Detected change data
********
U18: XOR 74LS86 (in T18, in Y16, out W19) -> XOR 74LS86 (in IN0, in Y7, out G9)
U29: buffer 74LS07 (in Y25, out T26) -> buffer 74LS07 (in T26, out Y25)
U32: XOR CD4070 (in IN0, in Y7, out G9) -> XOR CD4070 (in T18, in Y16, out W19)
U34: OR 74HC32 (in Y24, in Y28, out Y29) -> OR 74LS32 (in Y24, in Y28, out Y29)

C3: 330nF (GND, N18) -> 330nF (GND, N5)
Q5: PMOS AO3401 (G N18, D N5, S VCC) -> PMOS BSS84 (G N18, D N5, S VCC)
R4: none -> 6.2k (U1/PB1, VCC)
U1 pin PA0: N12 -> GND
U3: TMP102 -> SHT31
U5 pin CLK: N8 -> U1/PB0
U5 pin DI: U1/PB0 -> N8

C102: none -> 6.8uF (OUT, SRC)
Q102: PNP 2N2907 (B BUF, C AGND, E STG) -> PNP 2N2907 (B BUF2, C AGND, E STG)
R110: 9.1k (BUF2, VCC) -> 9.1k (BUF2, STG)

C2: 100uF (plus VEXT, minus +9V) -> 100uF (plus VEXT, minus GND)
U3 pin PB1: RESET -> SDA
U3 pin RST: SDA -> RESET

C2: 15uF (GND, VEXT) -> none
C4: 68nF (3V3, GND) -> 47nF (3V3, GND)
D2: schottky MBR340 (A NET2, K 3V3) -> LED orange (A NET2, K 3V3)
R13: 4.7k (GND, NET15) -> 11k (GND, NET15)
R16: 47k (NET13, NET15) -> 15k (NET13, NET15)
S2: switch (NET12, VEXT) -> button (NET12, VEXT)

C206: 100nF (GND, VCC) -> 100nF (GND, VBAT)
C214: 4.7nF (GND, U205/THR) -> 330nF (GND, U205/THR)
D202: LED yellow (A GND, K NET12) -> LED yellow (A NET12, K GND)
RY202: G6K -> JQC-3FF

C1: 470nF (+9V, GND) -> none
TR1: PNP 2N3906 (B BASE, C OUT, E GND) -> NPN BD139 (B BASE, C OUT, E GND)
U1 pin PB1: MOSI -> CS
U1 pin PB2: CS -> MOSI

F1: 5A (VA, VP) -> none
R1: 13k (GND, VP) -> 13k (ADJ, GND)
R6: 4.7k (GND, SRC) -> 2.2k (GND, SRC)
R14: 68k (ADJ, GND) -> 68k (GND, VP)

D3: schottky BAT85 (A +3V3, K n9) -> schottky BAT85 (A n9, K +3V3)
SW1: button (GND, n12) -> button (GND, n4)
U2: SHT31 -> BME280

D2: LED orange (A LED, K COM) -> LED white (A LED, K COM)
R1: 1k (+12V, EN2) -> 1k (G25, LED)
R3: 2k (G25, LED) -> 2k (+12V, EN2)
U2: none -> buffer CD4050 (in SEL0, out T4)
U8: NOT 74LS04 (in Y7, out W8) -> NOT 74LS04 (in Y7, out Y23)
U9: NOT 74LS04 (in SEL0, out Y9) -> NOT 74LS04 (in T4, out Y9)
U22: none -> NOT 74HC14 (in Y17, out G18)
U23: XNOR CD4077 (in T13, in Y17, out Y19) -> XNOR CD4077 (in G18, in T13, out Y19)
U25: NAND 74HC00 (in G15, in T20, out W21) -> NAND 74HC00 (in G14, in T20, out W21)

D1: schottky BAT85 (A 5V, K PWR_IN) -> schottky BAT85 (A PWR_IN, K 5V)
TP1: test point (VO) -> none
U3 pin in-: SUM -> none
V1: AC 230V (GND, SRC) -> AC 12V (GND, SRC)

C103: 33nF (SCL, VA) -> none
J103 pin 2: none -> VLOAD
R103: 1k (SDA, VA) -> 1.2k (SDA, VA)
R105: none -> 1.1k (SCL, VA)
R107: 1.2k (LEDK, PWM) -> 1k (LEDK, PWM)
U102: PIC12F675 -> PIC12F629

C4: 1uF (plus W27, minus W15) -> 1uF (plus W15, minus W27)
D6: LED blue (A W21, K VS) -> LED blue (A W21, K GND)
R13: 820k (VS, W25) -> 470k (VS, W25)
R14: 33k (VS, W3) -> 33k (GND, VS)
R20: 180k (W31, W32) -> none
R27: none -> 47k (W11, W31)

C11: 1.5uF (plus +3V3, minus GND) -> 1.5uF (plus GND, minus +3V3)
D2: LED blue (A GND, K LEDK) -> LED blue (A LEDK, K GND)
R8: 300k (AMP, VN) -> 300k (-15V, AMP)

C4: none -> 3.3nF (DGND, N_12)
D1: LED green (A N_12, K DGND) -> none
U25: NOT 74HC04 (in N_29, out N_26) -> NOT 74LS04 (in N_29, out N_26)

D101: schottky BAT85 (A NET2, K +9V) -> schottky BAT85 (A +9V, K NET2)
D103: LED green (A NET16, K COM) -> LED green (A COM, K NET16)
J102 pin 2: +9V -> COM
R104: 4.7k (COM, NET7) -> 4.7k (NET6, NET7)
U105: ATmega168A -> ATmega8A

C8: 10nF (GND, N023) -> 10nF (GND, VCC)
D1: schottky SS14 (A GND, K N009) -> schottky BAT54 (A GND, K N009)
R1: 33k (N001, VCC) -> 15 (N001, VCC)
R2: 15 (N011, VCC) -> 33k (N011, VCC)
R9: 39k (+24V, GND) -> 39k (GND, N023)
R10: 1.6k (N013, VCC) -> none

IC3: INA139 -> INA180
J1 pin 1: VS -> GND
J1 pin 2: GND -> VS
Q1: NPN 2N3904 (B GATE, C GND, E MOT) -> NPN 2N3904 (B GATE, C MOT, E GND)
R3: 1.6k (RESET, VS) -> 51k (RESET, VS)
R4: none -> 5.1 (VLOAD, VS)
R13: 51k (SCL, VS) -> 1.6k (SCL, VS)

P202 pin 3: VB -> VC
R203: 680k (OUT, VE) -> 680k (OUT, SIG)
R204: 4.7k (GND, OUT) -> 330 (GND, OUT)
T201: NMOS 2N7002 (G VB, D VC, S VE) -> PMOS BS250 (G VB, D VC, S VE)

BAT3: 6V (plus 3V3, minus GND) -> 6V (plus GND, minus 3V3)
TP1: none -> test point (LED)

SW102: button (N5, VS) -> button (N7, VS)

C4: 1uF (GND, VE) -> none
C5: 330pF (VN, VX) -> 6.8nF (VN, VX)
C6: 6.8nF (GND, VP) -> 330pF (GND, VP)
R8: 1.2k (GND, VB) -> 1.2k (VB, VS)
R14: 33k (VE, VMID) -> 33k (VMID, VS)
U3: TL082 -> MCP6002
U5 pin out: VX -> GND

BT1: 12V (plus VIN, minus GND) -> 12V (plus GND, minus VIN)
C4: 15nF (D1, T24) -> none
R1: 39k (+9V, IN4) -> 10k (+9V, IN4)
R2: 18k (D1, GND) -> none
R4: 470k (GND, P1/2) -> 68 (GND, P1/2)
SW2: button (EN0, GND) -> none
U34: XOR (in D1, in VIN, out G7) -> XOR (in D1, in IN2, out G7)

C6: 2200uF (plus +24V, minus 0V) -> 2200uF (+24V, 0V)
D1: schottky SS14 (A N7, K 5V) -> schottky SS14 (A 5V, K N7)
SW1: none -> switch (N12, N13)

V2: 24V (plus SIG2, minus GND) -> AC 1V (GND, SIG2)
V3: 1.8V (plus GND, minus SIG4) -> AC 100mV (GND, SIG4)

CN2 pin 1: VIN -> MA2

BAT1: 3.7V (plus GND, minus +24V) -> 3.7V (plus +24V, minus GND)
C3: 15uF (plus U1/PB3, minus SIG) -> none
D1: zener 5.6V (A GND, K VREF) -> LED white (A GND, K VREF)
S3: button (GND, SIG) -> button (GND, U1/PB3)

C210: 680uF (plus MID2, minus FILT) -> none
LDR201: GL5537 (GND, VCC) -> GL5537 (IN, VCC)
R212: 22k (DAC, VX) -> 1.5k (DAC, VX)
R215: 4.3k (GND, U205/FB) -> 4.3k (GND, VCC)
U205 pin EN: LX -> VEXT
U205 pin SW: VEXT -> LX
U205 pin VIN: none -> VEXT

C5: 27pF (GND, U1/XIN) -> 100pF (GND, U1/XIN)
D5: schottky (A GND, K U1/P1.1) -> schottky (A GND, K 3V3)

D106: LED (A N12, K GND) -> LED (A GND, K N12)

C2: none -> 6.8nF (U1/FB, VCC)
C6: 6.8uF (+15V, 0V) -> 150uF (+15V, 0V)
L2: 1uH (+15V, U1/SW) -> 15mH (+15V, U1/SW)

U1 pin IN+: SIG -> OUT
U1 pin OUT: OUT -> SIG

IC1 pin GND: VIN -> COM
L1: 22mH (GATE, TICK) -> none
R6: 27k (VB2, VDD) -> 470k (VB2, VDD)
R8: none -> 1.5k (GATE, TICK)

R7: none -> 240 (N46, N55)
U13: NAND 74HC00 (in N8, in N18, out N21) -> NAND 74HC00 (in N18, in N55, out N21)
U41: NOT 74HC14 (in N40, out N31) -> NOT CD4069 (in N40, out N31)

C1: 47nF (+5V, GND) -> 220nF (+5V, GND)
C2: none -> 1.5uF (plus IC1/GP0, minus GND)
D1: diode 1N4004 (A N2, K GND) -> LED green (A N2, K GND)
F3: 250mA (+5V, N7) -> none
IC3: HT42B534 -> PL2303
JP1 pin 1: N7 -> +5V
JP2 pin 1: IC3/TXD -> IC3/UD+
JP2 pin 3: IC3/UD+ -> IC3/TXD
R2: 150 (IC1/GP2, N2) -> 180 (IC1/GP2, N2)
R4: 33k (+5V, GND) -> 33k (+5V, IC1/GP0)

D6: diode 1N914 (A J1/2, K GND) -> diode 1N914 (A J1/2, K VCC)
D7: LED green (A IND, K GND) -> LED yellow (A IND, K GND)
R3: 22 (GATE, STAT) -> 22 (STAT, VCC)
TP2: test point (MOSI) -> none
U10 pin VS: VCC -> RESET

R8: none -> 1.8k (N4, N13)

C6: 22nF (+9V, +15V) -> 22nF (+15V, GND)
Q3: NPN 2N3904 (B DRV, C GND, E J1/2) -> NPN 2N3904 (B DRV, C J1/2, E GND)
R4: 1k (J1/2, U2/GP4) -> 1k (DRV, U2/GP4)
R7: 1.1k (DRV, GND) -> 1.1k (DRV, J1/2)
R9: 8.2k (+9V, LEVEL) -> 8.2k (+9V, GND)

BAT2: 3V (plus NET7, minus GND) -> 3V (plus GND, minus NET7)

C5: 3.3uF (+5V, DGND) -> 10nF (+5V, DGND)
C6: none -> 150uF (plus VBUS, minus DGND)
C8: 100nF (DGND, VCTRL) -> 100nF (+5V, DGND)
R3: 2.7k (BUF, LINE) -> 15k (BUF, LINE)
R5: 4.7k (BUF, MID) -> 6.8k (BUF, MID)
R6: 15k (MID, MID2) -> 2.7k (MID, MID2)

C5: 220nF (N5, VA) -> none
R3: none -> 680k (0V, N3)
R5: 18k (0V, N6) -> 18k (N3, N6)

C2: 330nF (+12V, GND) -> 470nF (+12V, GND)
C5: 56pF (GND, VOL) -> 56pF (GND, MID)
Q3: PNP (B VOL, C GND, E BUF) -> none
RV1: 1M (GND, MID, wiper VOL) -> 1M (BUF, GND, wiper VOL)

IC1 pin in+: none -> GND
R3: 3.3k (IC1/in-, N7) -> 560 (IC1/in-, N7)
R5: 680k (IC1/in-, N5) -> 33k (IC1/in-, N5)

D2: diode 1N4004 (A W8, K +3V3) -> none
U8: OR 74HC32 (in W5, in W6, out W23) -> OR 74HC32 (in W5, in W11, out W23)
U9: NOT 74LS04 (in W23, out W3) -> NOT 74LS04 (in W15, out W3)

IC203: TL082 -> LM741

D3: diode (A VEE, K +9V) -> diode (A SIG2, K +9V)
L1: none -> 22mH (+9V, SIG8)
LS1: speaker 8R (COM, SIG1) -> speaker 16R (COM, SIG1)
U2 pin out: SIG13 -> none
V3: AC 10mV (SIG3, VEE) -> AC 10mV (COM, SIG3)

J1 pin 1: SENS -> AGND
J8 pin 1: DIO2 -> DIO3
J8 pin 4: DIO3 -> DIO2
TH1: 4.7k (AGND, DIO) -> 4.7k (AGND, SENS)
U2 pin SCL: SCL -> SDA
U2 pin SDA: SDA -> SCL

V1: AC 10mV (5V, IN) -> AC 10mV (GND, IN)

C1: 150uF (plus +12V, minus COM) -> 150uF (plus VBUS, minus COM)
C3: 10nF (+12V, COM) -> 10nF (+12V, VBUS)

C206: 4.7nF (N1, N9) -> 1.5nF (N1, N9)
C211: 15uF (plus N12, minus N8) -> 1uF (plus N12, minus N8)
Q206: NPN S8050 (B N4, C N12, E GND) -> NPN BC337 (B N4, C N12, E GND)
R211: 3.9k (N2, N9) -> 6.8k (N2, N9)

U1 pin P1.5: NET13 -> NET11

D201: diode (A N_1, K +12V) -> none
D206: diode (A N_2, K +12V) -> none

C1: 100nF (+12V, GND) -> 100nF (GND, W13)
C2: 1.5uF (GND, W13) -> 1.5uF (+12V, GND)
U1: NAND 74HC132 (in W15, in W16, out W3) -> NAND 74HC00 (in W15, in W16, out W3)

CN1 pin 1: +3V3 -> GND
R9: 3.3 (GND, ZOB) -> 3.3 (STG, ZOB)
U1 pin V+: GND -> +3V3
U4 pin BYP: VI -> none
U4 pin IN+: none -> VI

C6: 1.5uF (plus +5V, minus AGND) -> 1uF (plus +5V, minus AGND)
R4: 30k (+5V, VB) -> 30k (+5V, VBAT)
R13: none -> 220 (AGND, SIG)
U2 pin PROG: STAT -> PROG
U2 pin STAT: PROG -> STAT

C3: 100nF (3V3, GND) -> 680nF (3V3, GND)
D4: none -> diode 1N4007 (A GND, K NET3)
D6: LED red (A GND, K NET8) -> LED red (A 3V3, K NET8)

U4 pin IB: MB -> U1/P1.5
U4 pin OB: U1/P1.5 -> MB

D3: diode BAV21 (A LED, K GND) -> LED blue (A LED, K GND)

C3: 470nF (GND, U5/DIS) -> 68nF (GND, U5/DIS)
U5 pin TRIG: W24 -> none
********
TASK TO COMPLETE: In the entries above, identify every line with the word "DGND". Copy those lines.

EXERCISE ANSWER:
C4: none -> 3.3nF (DGND, N_12)
D1: LED green (A N_12, K DGND) -> none
C5: 3.3uF (+5V, DGND) -> 10nF (+5V, DGND)
C6: none -> 150uF (plus VBUS, minus DGND)
C8: 100nF (DGND, VCTRL) -> 100nF (+5V, DGND)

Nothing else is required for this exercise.